*** SUPPLIED DATA Section Begins ***

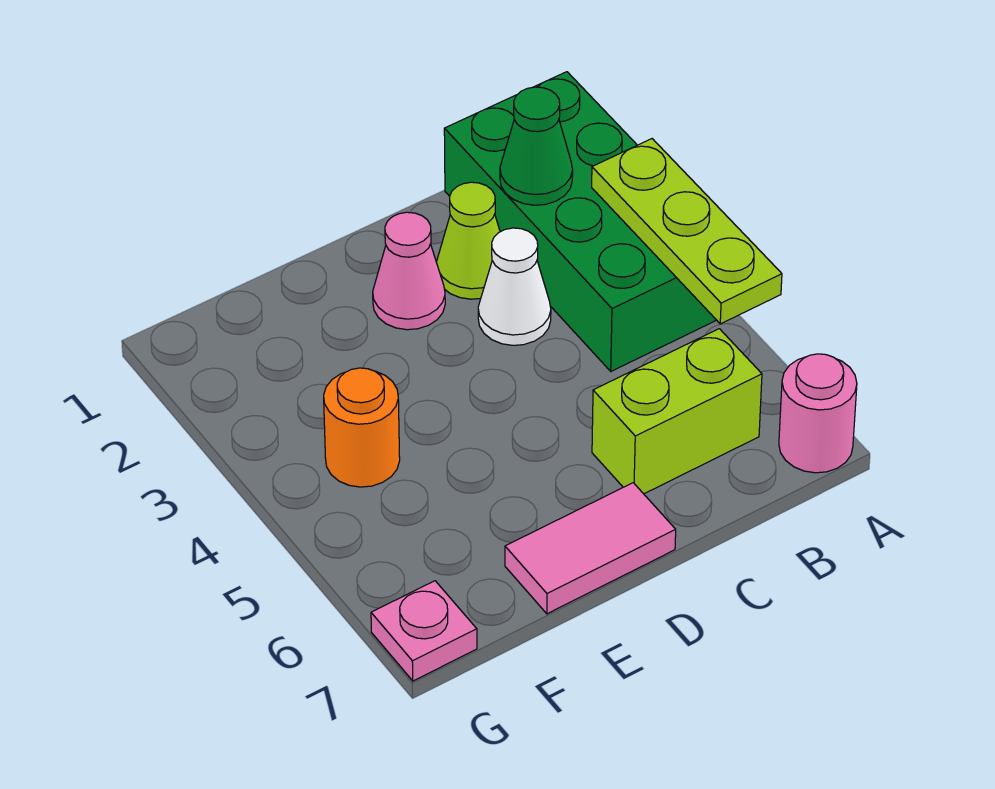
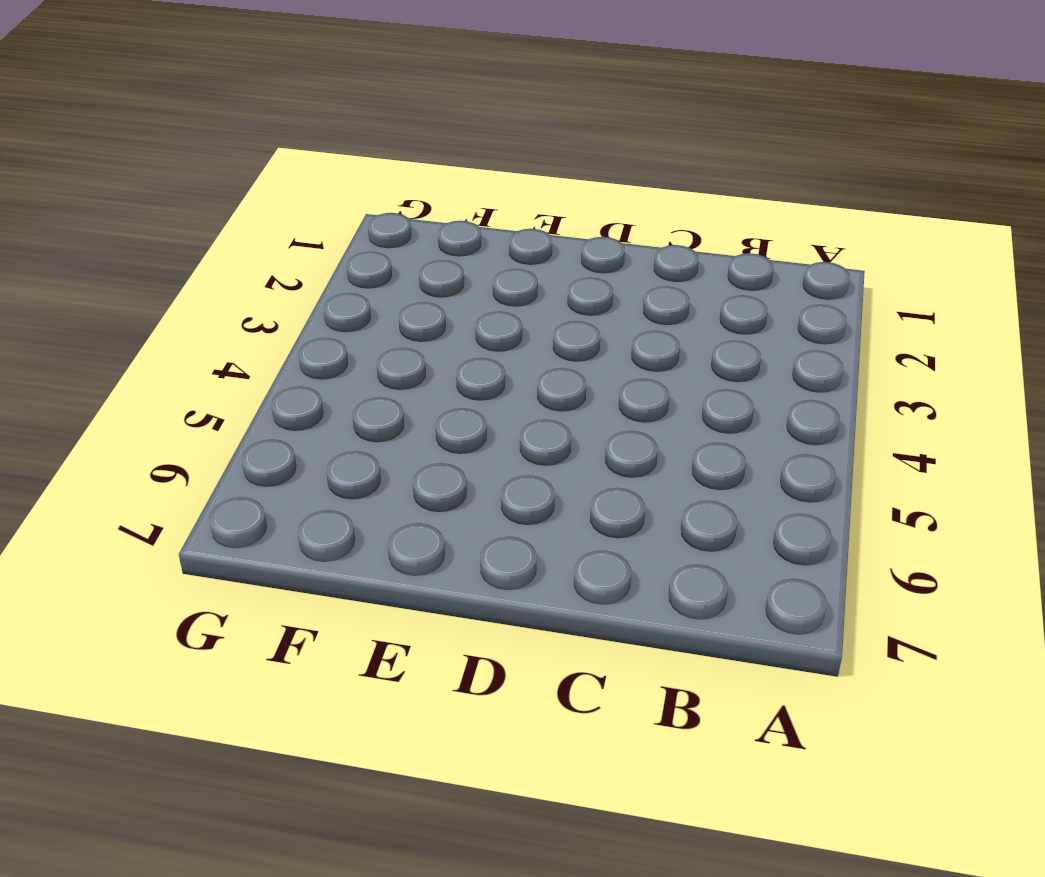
none -> green brick A1:B4 level 1
none -> pink round brick A7 level 1

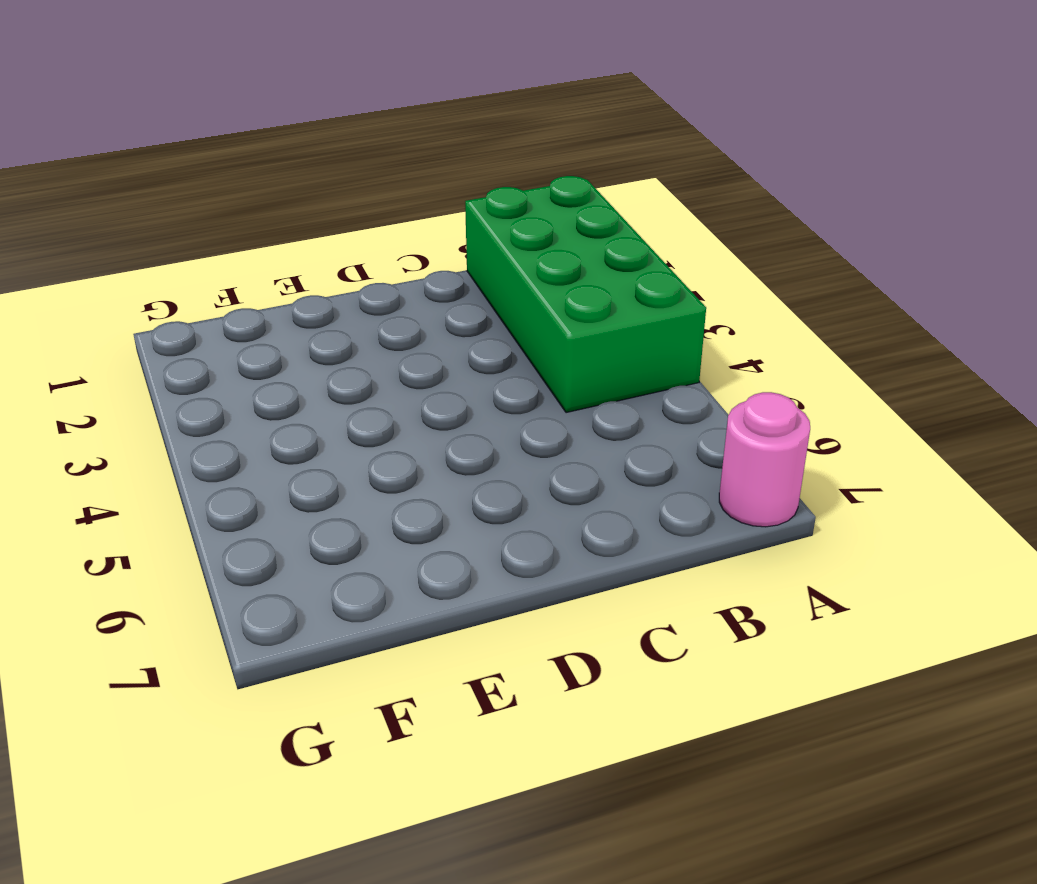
none -> lime brick B6:C6 level 1
none -> lime cone C2 level 1

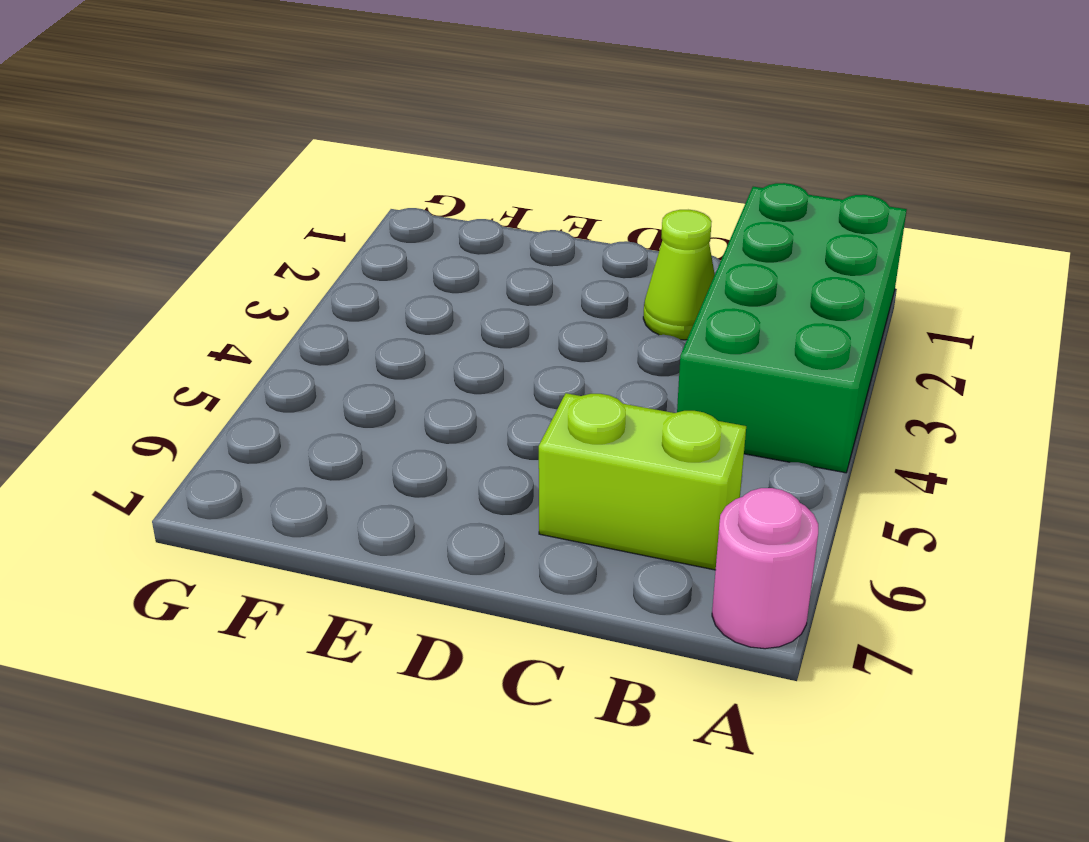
none -> white cone C3 level 1
none -> pink cone D2 level 1

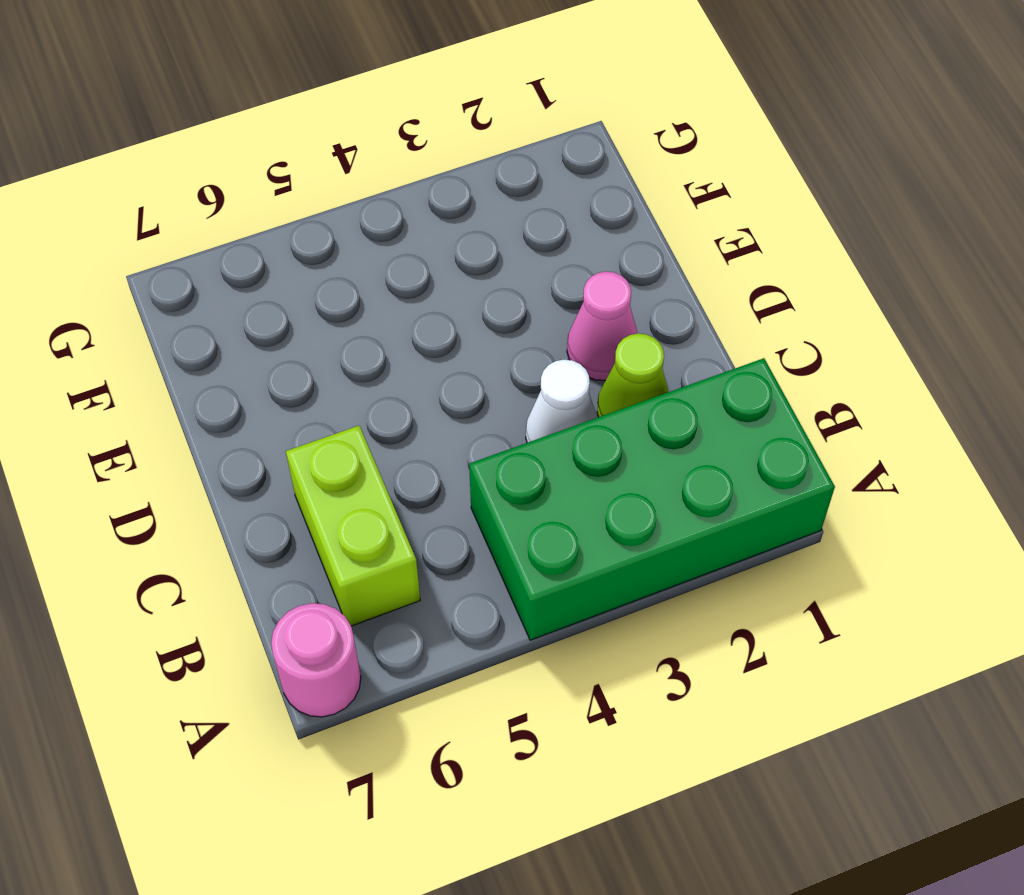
none -> pink tile D7:E7 level 1
none -> orange round brick F4 level 1

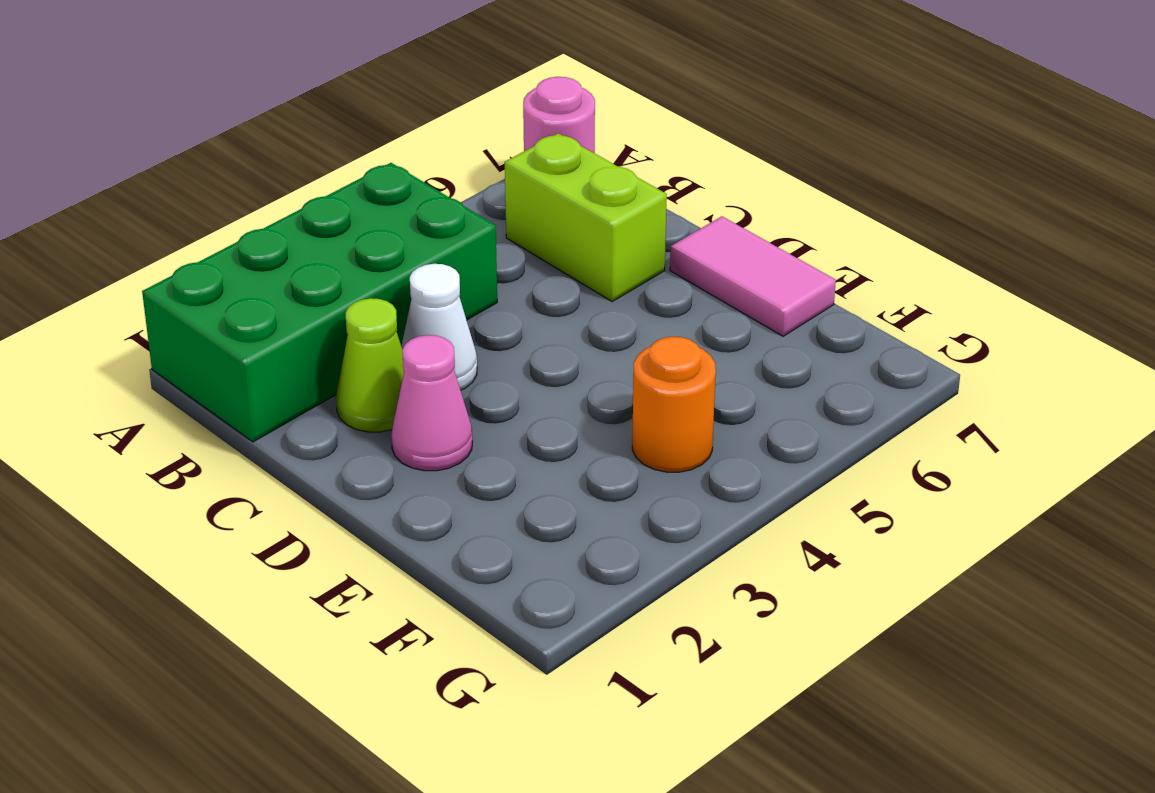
none -> pink plate G7 level 1
none -> lime plate A3:A5 level 2

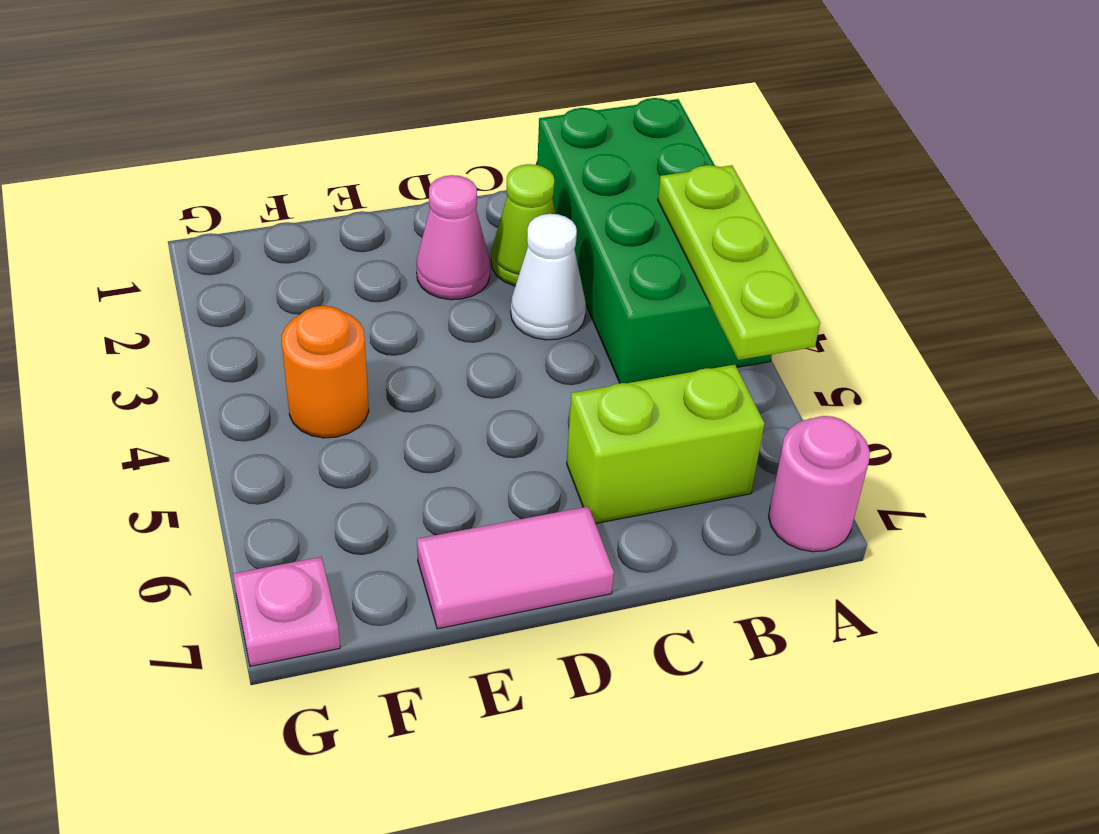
none -> green cone B2 level 2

*** SUPPLIED DATA Section Ends ***

> _ABOUT THIS EXERCISE_
What you give back must be exactly the lines of the listing above from the line containing "none -> pink cone D2 level 1" through its last line, inclusive, without pictures, please.

> _WORKED SOLUTION_
none -> pink cone D2 level 1

none -> pink tile D7:E7 level 1
none -> orange round brick F4 level 1

none -> pink plate G7 level 1
none -> lime plate A3:A5 level 2

none -> green cone B2 level 2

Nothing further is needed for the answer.